Copy the material word for word, from its first line down to and including the line that contains "This is a 0.25".
***** AVAILABLE DATA *****
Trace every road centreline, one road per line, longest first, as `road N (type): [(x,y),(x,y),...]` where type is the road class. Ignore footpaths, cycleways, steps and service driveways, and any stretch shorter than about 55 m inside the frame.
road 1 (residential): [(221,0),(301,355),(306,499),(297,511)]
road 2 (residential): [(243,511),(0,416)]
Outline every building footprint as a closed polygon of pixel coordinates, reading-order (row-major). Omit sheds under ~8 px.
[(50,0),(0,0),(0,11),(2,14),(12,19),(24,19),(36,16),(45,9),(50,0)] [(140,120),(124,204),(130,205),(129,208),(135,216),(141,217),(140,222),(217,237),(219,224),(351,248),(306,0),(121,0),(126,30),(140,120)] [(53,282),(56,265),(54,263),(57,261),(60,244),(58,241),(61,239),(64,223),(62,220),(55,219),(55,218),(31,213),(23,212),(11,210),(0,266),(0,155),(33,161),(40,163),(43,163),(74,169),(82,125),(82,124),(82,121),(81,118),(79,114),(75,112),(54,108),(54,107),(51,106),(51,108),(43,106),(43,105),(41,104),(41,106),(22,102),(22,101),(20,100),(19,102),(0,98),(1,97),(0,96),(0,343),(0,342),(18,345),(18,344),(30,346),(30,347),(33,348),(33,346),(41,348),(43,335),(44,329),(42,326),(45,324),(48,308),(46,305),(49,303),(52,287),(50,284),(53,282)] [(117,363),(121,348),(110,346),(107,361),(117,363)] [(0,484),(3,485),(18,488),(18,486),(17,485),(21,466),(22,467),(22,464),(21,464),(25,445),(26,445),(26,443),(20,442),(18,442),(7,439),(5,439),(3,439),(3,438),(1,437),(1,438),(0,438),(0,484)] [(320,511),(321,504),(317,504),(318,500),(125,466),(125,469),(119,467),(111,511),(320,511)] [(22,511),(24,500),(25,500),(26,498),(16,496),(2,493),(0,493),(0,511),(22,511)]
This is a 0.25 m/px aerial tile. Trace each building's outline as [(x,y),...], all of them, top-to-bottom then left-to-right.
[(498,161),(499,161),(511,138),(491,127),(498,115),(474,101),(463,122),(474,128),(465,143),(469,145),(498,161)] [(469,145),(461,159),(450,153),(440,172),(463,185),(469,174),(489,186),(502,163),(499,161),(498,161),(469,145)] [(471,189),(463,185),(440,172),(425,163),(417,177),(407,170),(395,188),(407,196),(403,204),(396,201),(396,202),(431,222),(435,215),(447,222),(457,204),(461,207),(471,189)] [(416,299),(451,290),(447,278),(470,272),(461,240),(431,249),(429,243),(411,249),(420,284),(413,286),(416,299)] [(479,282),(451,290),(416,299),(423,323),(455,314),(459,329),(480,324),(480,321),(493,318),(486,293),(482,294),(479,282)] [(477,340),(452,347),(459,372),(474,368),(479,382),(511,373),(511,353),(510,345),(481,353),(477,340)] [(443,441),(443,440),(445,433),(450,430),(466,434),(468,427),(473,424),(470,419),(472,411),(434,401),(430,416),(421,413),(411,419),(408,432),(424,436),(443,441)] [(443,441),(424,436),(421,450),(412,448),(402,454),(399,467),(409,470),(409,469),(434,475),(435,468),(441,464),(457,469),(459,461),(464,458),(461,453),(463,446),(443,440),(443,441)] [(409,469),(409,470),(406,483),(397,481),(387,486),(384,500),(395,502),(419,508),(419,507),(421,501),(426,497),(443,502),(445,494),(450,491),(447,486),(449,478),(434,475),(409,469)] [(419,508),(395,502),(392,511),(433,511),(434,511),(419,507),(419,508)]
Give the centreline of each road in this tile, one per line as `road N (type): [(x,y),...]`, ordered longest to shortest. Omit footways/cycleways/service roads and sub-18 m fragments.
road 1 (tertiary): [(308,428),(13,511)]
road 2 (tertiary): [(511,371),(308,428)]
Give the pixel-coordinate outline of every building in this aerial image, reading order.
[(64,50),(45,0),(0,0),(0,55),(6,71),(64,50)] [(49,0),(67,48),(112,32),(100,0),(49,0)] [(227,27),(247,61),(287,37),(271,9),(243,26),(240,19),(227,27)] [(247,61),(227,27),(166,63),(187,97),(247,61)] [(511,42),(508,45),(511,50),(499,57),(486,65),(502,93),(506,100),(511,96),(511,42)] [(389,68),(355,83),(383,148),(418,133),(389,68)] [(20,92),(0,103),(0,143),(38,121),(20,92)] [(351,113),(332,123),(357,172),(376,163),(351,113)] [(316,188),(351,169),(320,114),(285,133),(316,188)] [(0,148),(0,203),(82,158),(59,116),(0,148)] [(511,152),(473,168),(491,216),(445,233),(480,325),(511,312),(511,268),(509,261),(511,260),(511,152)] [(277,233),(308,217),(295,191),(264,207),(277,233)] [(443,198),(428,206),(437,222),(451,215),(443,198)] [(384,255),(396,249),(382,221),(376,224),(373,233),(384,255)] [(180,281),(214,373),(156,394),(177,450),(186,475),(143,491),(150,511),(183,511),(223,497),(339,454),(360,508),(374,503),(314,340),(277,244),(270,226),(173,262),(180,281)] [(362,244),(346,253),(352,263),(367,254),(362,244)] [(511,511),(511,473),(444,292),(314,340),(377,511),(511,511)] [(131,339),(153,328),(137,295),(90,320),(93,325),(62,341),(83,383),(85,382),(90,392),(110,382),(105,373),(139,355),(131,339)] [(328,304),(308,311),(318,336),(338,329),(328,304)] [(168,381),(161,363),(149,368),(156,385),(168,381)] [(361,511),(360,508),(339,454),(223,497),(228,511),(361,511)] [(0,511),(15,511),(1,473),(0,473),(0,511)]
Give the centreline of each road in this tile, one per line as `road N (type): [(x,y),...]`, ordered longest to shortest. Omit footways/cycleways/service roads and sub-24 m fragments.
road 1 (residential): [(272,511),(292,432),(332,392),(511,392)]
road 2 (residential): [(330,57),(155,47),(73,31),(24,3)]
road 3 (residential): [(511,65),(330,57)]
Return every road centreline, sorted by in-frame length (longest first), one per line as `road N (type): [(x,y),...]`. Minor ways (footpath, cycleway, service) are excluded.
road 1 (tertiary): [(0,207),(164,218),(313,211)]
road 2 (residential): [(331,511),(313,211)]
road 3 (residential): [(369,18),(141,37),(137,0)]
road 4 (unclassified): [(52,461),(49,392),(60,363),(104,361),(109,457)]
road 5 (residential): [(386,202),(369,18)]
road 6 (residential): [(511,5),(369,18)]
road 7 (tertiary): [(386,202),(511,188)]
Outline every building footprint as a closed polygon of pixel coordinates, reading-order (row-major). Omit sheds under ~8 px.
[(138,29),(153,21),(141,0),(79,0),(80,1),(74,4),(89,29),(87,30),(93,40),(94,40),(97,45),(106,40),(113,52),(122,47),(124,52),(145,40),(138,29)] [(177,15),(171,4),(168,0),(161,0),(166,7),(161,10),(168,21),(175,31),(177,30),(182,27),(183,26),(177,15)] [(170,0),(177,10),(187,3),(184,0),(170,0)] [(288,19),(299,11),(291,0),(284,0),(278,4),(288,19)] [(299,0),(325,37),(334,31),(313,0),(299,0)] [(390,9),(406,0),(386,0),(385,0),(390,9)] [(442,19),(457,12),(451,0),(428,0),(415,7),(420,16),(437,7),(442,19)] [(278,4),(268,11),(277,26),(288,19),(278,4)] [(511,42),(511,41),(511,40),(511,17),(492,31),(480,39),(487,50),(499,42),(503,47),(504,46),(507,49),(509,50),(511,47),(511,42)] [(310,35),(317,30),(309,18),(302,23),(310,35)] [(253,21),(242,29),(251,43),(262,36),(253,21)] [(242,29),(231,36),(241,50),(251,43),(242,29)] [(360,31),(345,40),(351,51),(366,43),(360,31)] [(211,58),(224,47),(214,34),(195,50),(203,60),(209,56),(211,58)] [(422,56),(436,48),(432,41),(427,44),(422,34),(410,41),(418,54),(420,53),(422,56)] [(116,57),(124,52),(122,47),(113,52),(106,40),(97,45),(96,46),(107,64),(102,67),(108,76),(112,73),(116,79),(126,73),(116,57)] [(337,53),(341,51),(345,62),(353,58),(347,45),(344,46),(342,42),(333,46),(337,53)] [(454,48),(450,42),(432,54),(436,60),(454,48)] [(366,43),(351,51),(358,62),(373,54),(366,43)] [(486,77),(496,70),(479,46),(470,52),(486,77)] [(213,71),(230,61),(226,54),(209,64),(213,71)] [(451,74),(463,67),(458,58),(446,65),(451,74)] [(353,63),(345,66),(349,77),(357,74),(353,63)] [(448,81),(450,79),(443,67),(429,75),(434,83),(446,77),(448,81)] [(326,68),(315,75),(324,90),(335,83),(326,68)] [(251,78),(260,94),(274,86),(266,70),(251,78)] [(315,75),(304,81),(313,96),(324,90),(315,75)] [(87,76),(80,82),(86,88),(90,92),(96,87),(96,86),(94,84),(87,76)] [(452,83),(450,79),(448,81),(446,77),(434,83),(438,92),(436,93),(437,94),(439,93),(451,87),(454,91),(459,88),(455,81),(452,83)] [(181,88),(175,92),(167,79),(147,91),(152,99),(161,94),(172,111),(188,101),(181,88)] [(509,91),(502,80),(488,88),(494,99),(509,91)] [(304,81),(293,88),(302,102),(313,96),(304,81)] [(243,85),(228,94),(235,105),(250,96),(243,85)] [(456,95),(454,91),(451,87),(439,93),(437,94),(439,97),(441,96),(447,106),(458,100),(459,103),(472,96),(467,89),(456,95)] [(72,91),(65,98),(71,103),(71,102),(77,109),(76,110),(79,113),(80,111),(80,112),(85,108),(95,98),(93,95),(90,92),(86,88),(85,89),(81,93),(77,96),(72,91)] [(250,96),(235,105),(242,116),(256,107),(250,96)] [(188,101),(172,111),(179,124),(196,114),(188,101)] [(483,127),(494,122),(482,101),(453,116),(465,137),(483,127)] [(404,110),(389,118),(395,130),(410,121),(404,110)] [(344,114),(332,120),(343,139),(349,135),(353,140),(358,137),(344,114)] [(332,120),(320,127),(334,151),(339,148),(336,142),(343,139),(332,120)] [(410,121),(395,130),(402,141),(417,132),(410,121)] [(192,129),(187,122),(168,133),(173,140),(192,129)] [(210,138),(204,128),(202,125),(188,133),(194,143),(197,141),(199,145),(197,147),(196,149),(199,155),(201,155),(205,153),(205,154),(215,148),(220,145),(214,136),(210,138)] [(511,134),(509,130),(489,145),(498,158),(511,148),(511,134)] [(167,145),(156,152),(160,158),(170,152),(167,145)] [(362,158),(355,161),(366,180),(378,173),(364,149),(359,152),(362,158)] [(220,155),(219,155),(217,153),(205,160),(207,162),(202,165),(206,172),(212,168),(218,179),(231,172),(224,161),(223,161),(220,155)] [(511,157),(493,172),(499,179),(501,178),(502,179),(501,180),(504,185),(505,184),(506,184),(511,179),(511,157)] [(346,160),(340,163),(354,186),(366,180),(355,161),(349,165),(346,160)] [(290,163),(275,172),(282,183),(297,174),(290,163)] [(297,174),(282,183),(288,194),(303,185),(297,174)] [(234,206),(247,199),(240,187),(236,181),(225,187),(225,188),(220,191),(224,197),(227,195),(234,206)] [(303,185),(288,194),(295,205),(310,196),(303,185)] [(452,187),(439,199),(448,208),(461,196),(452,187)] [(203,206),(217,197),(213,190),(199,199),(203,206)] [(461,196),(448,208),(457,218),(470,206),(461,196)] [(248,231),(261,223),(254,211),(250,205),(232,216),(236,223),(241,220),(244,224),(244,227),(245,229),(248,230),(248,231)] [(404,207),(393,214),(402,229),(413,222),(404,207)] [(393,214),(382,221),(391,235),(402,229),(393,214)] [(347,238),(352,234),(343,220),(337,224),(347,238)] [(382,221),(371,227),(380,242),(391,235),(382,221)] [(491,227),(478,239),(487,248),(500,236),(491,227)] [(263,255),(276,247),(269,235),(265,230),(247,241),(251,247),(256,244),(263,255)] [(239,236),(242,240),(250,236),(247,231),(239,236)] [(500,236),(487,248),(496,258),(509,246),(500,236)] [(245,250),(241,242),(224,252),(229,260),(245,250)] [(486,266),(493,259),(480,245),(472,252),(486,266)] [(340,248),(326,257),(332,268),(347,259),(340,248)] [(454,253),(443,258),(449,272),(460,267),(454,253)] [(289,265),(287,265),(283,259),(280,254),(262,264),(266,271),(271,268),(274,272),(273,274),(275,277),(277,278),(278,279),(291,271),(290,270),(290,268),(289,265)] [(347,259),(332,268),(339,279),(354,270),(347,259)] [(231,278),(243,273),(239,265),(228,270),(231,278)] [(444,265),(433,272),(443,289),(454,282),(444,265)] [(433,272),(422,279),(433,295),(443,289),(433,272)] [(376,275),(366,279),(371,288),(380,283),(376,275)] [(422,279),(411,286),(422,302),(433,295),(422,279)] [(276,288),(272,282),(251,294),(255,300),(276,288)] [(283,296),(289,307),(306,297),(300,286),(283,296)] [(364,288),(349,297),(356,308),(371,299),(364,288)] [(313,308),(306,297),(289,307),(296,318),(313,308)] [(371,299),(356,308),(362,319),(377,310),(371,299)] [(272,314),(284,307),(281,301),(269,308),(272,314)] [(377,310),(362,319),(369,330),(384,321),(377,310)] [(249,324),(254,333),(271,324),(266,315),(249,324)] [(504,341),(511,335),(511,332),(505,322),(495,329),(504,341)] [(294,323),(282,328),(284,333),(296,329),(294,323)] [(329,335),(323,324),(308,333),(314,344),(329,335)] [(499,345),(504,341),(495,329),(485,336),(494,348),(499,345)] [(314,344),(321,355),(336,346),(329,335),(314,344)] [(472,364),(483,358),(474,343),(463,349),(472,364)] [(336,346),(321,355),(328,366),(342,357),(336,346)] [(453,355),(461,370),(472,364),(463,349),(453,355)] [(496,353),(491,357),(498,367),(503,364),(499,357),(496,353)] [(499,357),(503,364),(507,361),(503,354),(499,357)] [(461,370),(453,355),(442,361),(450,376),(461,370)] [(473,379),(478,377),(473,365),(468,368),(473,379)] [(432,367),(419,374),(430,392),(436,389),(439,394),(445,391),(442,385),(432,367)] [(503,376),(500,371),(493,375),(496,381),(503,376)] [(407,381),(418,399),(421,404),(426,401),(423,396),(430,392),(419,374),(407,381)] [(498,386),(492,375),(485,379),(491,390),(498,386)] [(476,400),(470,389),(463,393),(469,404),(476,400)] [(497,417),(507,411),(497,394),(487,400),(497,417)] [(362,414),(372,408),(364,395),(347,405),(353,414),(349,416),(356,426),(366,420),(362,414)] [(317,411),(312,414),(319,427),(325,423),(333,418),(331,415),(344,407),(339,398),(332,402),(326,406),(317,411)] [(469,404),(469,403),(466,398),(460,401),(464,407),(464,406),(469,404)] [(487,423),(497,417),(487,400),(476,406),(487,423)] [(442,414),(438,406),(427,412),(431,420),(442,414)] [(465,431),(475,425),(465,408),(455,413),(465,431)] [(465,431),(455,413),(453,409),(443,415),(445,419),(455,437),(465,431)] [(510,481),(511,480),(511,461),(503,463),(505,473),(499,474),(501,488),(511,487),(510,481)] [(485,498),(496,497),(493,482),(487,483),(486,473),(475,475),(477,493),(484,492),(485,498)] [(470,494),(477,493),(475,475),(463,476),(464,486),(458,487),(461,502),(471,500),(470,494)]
*****
:: RESULT FOR THIS EXERCISE ::
Trace every road centreline, one road per line, longest first, as `road N (type): [(x,y),(x,y),...]` where type is the road class. Ignore footpaths, cycleways, steps and service driveways, and any stretch shorter than about 55 m inside the frame.
road 1 (residential): [(221,0),(301,355),(306,499),(297,511)]
road 2 (residential): [(243,511),(0,416)]
Outline every building footprint as a closed polygon of pixel coordinates, reading-order (row-major). Omit sheds under ~8 px.
[(50,0),(0,0),(0,11),(2,14),(12,19),(24,19),(36,16),(45,9),(50,0)] [(140,120),(124,204),(130,205),(129,208),(135,216),(141,217),(140,222),(217,237),(219,224),(351,248),(306,0),(121,0),(126,30),(140,120)] [(53,282),(56,265),(54,263),(57,261),(60,244),(58,241),(61,239),(64,223),(62,220),(55,219),(55,218),(31,213),(23,212),(11,210),(0,266),(0,155),(33,161),(40,163),(43,163),(74,169),(82,125),(82,124),(82,121),(81,118),(79,114),(75,112),(54,108),(54,107),(51,106),(51,108),(43,106),(43,105),(41,104),(41,106),(22,102),(22,101),(20,100),(19,102),(0,98),(1,97),(0,96),(0,343),(0,342),(18,345),(18,344),(30,346),(30,347),(33,348),(33,346),(41,348),(43,335),(44,329),(42,326),(45,324),(48,308),(46,305),(49,303),(52,287),(50,284),(53,282)] [(117,363),(121,348),(110,346),(107,361),(117,363)] [(0,484),(3,485),(18,488),(18,486),(17,485),(21,466),(22,467),(22,464),(21,464),(25,445),(26,445),(26,443),(20,442),(18,442),(7,439),(5,439),(3,439),(3,438),(1,437),(1,438),(0,438),(0,484)] [(320,511),(321,504),(317,504),(318,500),(125,466),(125,469),(119,467),(111,511),(320,511)] [(22,511),(24,500),(25,500),(26,498),(16,496),(2,493),(0,493),(0,511),(22,511)]
This is a 0.25 m/px aerial tile. Trace each building's outline as [(x,y),...], all of them, top-to-bottom then left-to-right.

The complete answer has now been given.